## DATASET CONTENT

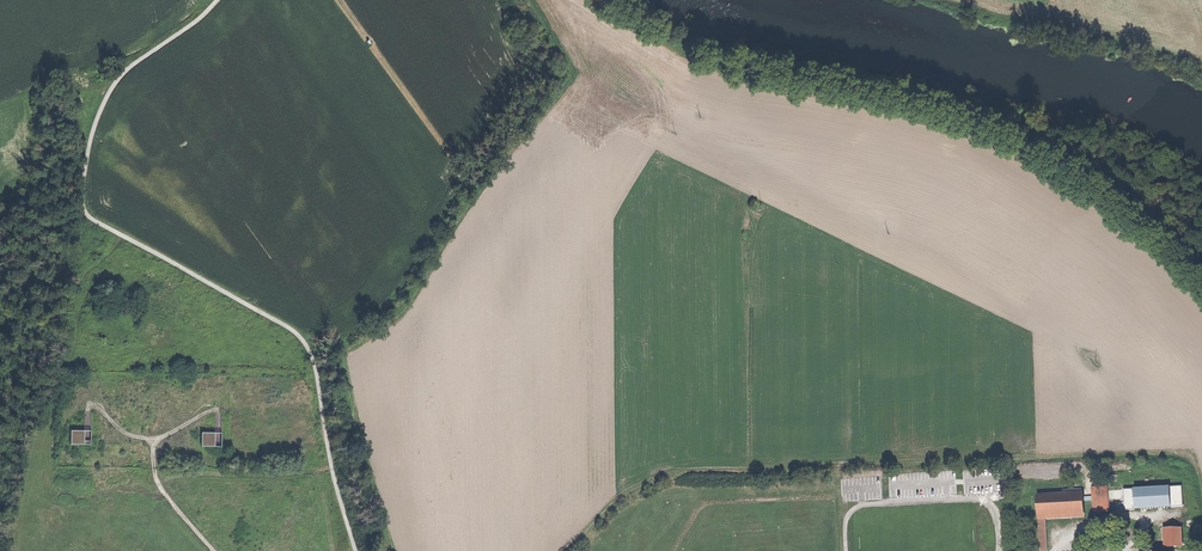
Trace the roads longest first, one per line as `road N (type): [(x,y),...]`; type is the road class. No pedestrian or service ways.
road 1 (unclassified): [(218,0),(115,83),(94,129),(84,208),(301,338),(315,364),(355,550)]
road 2 (track): [(98,407),(126,432),(153,440),(219,409)]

## YOUR OBJECTIVE
Every line of the material must be returned exactly; leave the images out.

## SOLUTION FOR THIS EXERCISE
Trace the roads longest first, one per line as `road N (type): [(x,y),...]`; type is the road class. No pedestrian or service ways.
road 1 (unclassified): [(218,0),(115,83),(94,129),(84,208),(301,338),(315,364),(355,550)]
road 2 (track): [(98,407),(126,432),(153,440),(219,409)]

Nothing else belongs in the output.